*ASSIGNMENT*. Pictures do not belong in the copy; quote every entry below exactly.

*Scene image comparisons*.
Start of Block

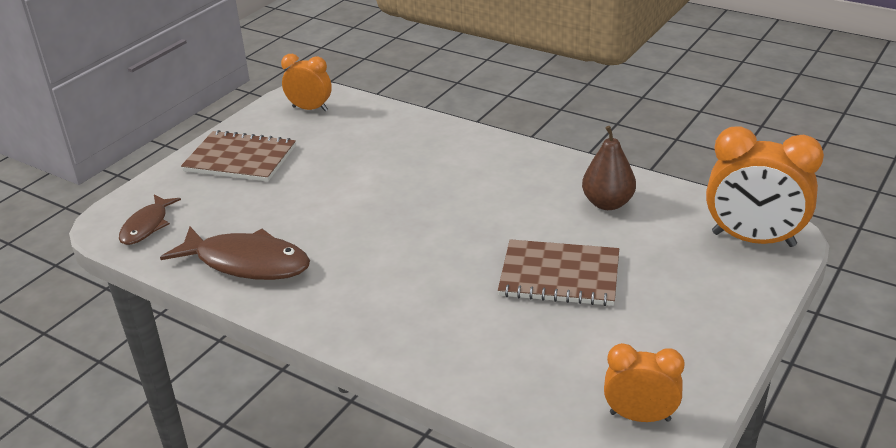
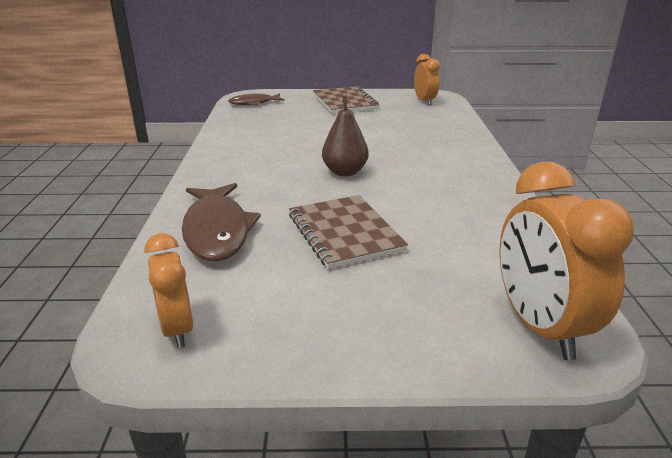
camera: 55 degrees right, 5 degrees down
brown fish [160,226,310,280] -> brown fish moved to [182,183,261,261]
brown pear [582,126,636,210] -> brown pear moved to [322,96,369,176]

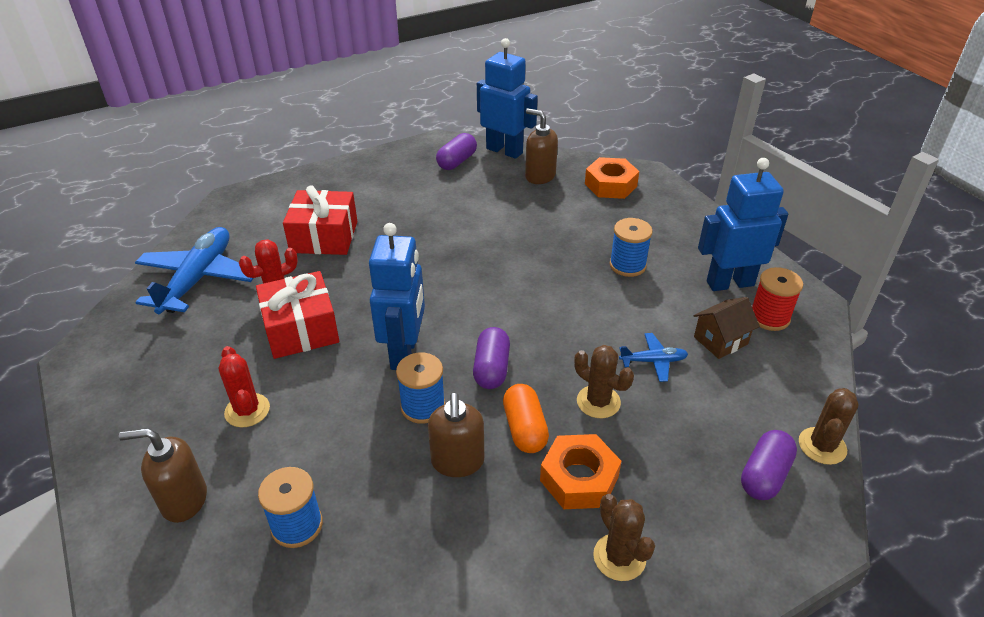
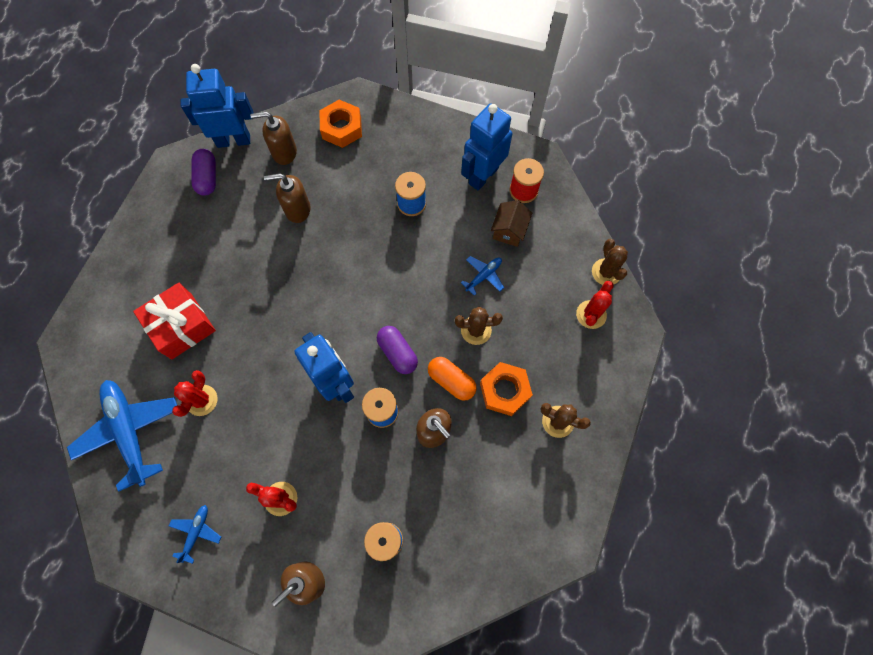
camera: 40 degrees left, 30 degrees up
red gift [256,271,339,359] -> none
purple capsule [741,430,797,500] -> red cactus [576,281,614,329]
none -> blue plane [169,505,221,564]
none -> brown soap dispenser [264,173,311,223]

End of Block

*ANSWER TO THE PROBLEM*.
camera: 55 degrees right, 5 degrees down
brown fish [160,226,310,280] -> brown fish moved to [182,183,261,261]
brown pear [582,126,636,210] -> brown pear moved to [322,96,369,176]

camera: 40 degrees left, 30 degrees up
red gift [256,271,339,359] -> none
purple capsule [741,430,797,500] -> red cactus [576,281,614,329]
none -> blue plane [169,505,221,564]
none -> brown soap dispenser [264,173,311,223]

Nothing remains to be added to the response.